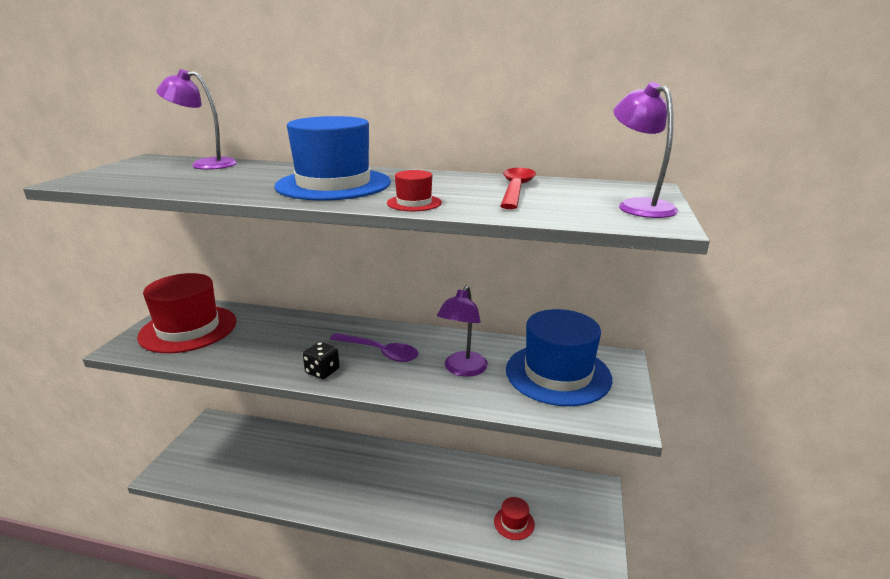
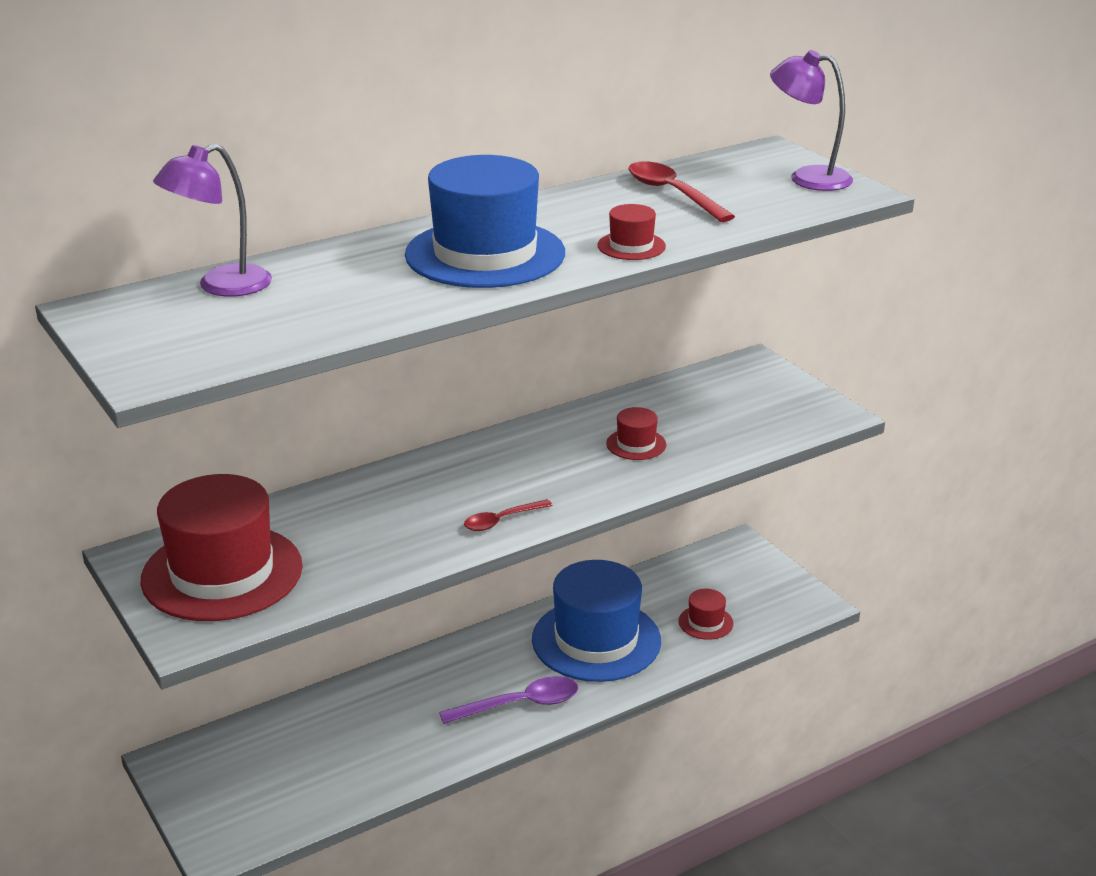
camera: 45 degrees left, 5 degrees up
(322, 371) = (501, 521): black dice -> red spoon
(380, 352) = (522, 472): purple spoon -> purple spoon (520, 704)
(462, 369) = (636, 444): purple lamp -> red hat
(558, 374) = (724, 403): blue hat -> blue hat (596, 640)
-.-.-
— WHAT YOU SHOULD DO —
What is wanted is the line containing "(462, 369) = (636, 444): purple" and every line after it through the last line of the entries, printed exactly.

— RESULT —
(462, 369) = (636, 444): purple lamp -> red hat
(558, 374) = (724, 403): blue hat -> blue hat (596, 640)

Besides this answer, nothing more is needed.